Will you output all of the data below exactly, omitting the images?

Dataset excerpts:
....

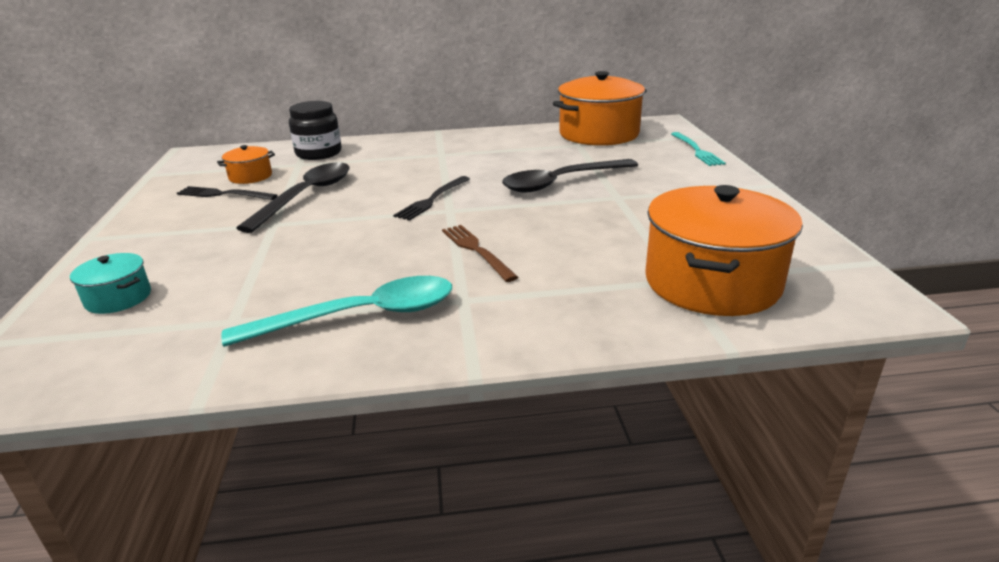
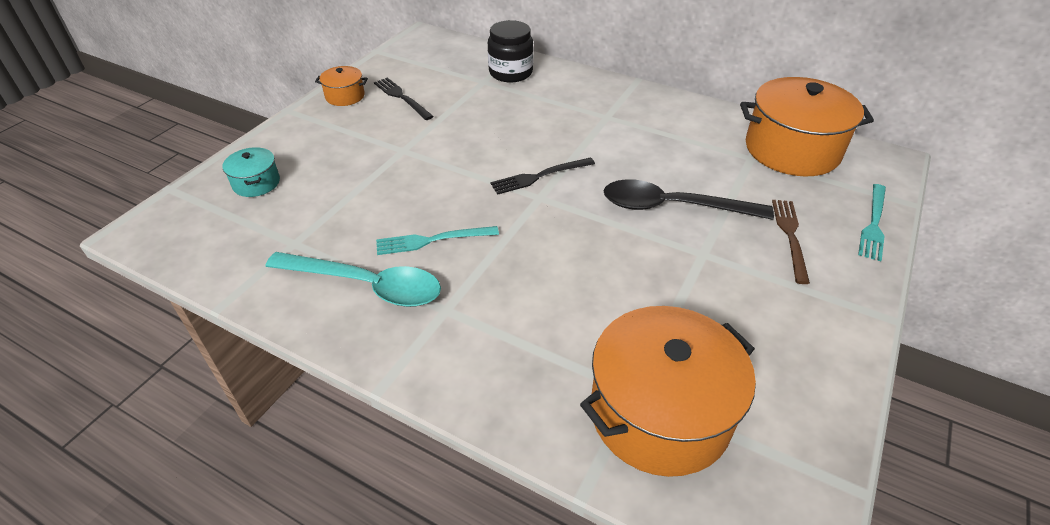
camera: 35 degrees right, 15 degrees up
(250, 176) = (437, 83): orange pot -> orange pot (345, 96)
(306, 196) = (453, 126): black spoon -> none
(387, 265) = (432, 240): none -> turquoise fork
(476, 250) = (510, 259): brown fork -> brown fork (790, 236)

....

◆ Exercise answer:
camera: 35 degrees right, 15 degrees up
(250, 176) = (437, 83): orange pot -> orange pot (345, 96)
(306, 196) = (453, 126): black spoon -> none
(387, 265) = (432, 240): none -> turquoise fork
(476, 250) = (510, 259): brown fork -> brown fork (790, 236)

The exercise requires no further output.